━━━━━ Provided data
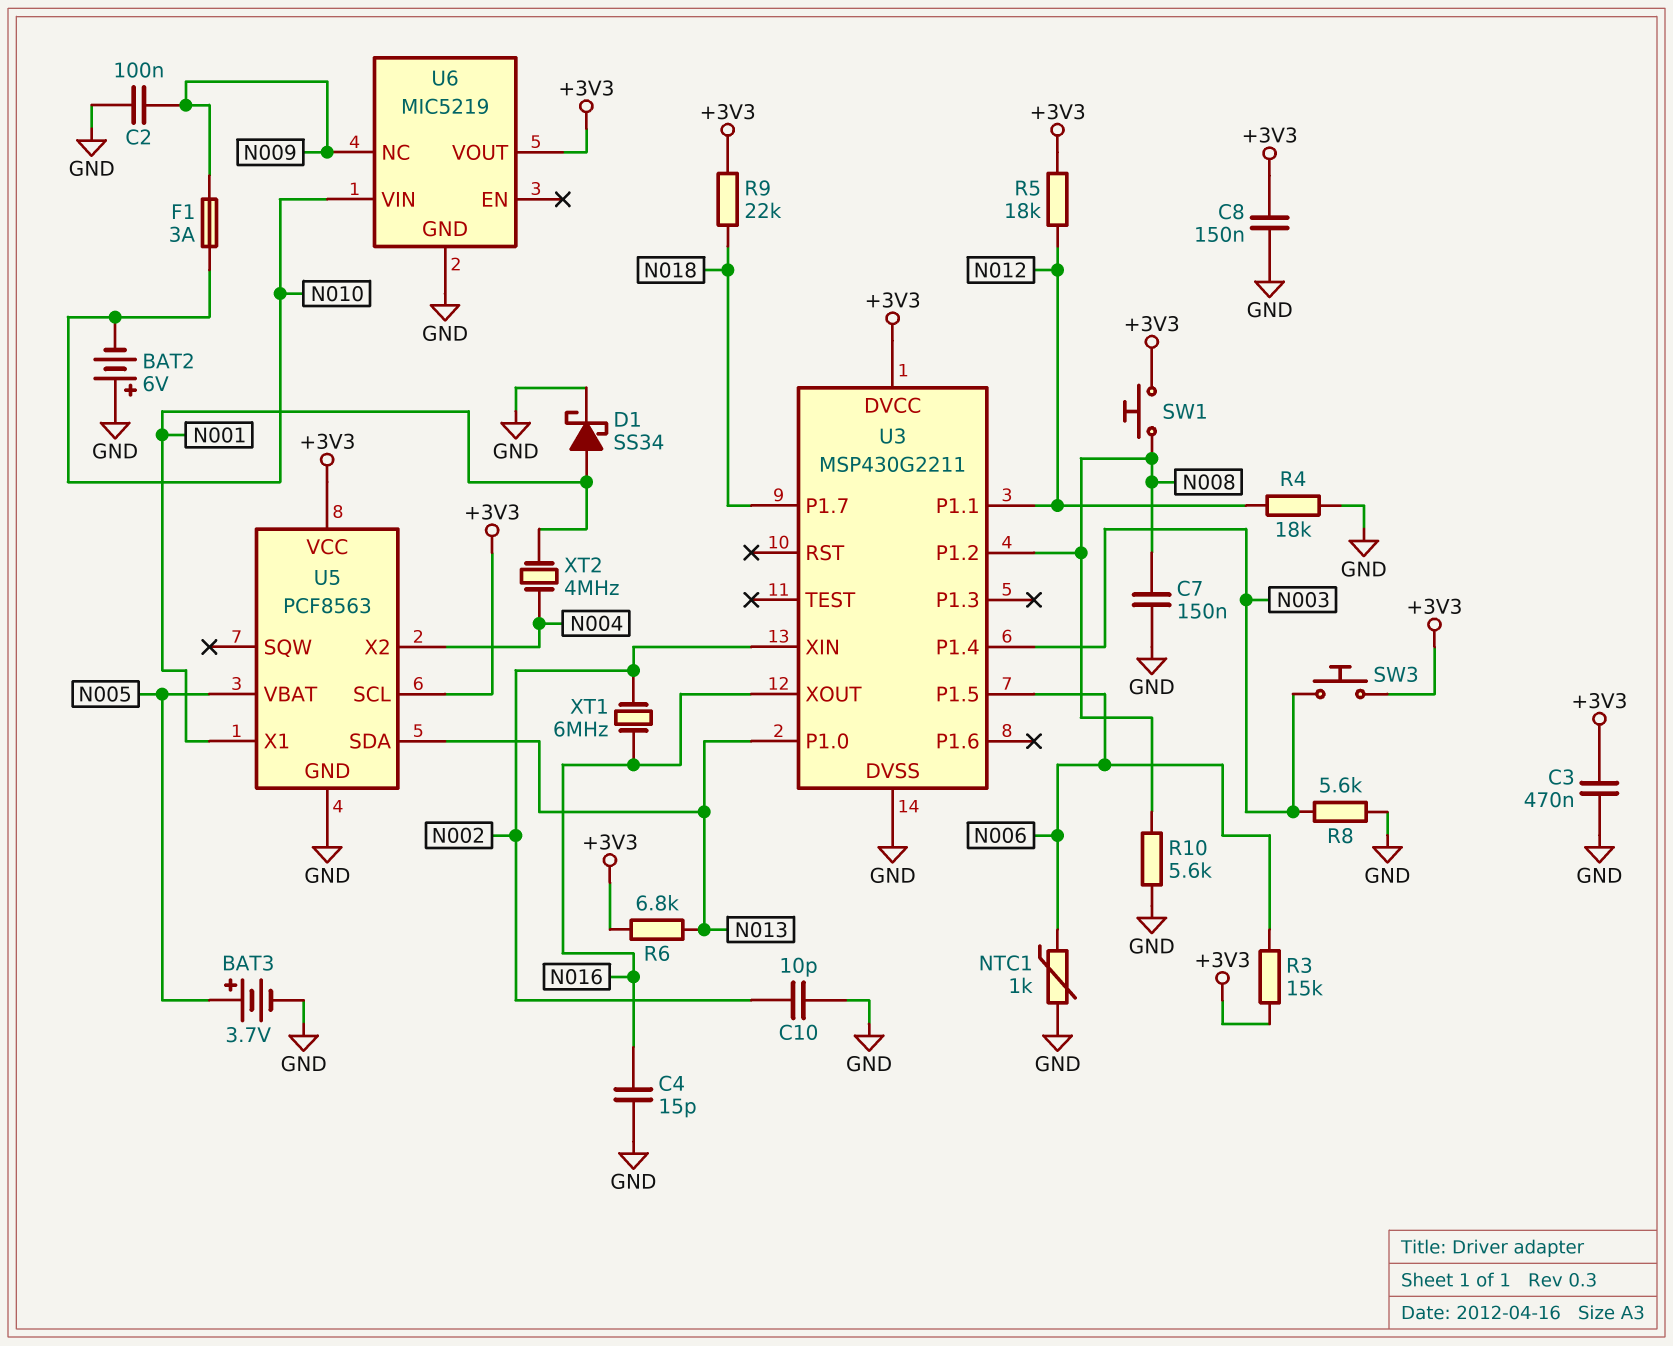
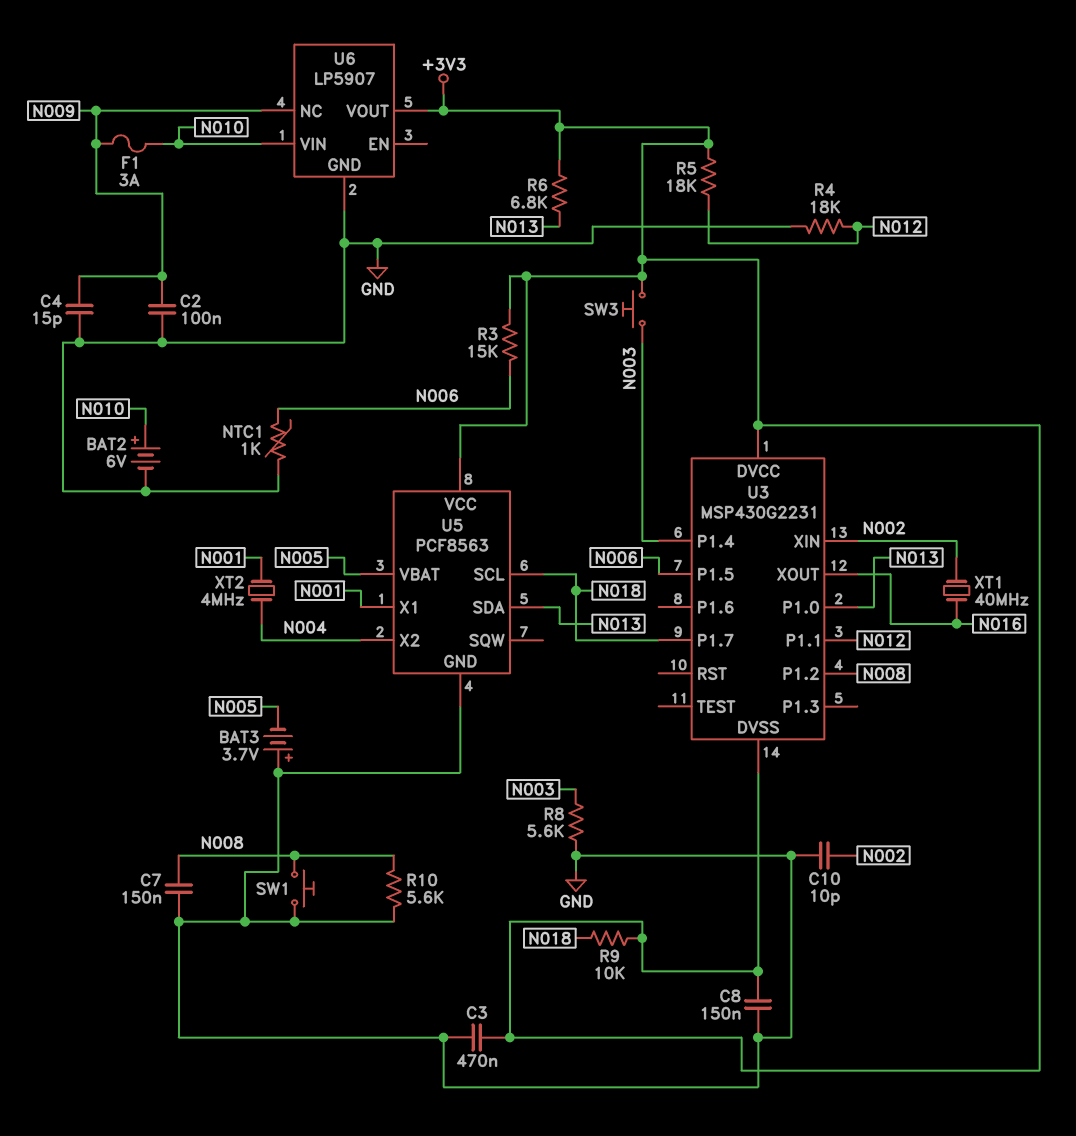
BAT2: 6V (plus GND, minus N010) -> 6V (plus N010, minus GND)
BAT3: 3.7V (plus N005, minus GND) -> 3.7V (plus GND, minus N005)
C4: 15pF (GND, N016) -> 15pF (GND, N009)
D1: schottky SS34 (A N001, K GND) -> none
R9: 22k (+3V3, N018) -> 10k (+3V3, N018)
SW1: button (+3V3, N008) -> button (GND, N008)
U3: MSP430G2211 -> MSP430G2231
U3 pin DVSS: GND -> +3V3
U5 pin SCL: +3V3 -> N018
U6: MIC5219 -> LP5907
XT1: 6MHz (N002, N016) -> 40MHz (N002, N016)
━━━━━━━━━━
» **Required work**
Among the lines above, find each one containing the string "minus" and copy it.

» **Expected output**
BAT2: 6V (plus GND, minus N010) -> 6V (plus N010, minus GND)
BAT3: 3.7V (plus N005, minus GND) -> 3.7V (plus GND, minus N005)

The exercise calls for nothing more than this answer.